(Stored entries)

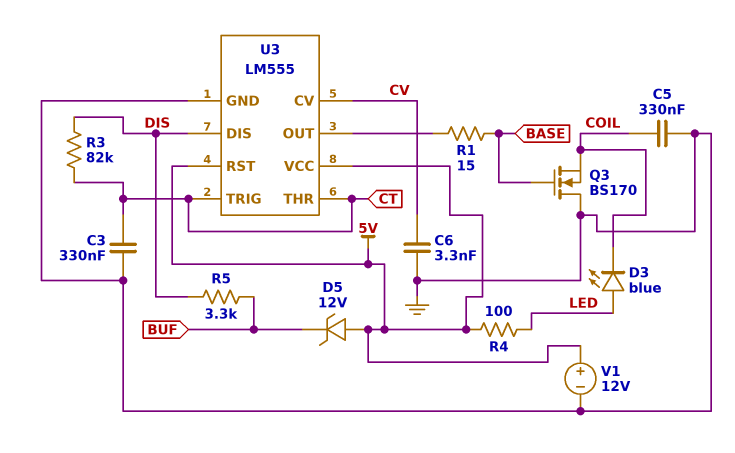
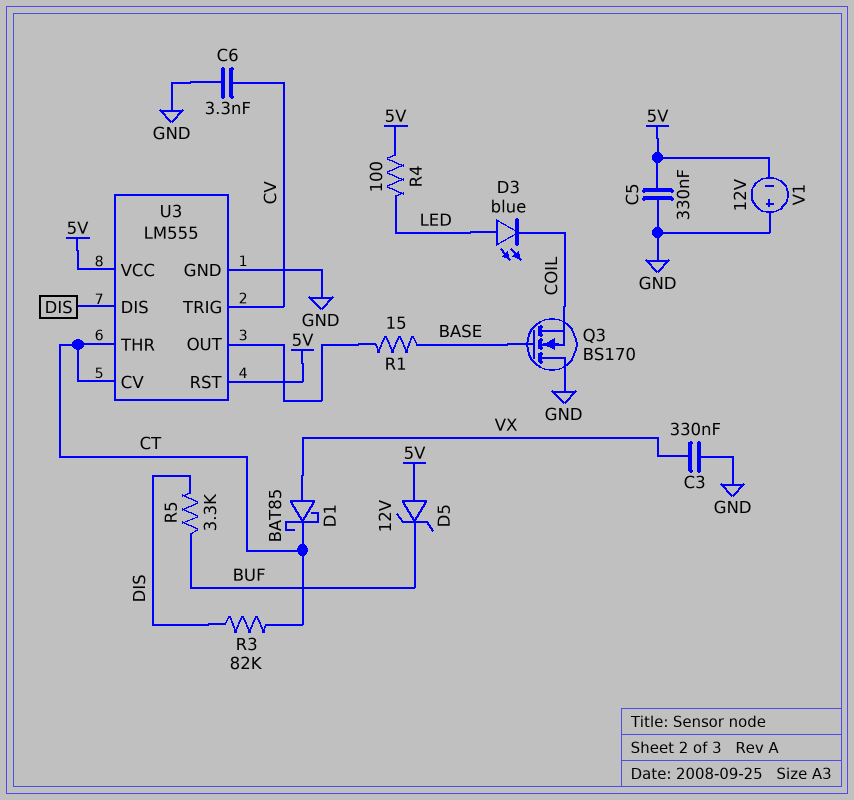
C3: 330nF (CT, GND) -> 330nF (GND, VX)
C5: 330nF (COIL, GND) -> 330nF (5V, GND)
D1: none -> schottky BAT85 (A VX, K CT)
U3 pin CV: CV -> CT
U3 pin TRIG: CT -> CV
V1: 12V (plus 5V, minus GND) -> 12V (plus GND, minus 5V)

PROBLEM TO SOLVE -
Would you output the data above exactly as written, but with no images?

SOLUTION -
C3: 330nF (CT, GND) -> 330nF (GND, VX)
C5: 330nF (COIL, GND) -> 330nF (5V, GND)
D1: none -> schottky BAT85 (A VX, K CT)
U3 pin CV: CV -> CT
U3 pin TRIG: CT -> CV
V1: 12V (plus 5V, minus GND) -> 12V (plus GND, minus 5V)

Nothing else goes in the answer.